What is required:
In which lines of the data does the string "none" appear? Copy every one.

#### Extracted information ####

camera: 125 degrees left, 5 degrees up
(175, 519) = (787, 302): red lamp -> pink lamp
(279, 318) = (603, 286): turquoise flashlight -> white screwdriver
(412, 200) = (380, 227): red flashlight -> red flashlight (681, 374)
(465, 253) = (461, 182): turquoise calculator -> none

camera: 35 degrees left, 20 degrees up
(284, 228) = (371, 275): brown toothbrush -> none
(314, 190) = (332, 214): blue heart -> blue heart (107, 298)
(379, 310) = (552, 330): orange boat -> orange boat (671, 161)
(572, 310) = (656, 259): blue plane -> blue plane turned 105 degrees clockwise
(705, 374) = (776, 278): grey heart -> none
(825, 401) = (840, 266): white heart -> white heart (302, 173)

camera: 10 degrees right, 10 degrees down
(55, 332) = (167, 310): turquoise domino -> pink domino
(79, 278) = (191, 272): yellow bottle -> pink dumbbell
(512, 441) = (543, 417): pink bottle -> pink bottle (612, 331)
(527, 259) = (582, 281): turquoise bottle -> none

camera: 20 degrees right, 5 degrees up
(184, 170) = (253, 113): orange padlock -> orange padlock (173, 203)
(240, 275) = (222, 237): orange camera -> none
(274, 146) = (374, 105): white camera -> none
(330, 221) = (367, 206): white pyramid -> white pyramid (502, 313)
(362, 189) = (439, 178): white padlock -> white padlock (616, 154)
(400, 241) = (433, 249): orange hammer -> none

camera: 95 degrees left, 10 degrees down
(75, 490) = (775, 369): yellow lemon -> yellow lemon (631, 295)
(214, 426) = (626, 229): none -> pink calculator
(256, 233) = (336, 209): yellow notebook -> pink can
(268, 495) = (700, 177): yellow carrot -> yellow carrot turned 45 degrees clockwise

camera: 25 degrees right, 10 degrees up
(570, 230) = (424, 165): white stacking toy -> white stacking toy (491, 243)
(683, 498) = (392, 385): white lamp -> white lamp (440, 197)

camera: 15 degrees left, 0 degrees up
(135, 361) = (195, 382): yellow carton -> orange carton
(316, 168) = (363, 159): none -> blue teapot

####

Answer for this exercise:
(465, 253) = (461, 182): turquoise calculator -> none
(284, 228) = (371, 275): brown toothbrush -> none
(705, 374) = (776, 278): grey heart -> none
(527, 259) = (582, 281): turquoise bottle -> none
(240, 275) = (222, 237): orange camera -> none
(274, 146) = (374, 105): white camera -> none
(400, 241) = (433, 249): orange hammer -> none
(214, 426) = (626, 229): none -> pink calculator
(316, 168) = (363, 159): none -> blue teapot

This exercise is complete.